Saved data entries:
────
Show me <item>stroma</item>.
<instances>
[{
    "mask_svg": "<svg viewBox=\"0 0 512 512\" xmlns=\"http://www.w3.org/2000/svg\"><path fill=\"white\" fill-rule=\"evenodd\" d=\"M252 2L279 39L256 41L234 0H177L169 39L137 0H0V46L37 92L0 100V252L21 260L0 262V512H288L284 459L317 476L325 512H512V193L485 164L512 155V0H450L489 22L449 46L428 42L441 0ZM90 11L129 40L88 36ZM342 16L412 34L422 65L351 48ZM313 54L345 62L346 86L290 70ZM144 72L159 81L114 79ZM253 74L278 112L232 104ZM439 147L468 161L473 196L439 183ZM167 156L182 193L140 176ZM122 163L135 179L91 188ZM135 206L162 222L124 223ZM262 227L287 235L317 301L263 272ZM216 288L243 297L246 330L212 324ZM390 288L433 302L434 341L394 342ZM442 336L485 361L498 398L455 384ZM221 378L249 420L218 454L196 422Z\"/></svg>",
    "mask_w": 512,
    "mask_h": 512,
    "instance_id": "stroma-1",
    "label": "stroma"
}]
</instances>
────
Gather up every line in the data above that contains the word "stroma", copying each one.

Show me <item>stroma</item>.
    "instance_id": "stroma-1",
    "label": "stroma"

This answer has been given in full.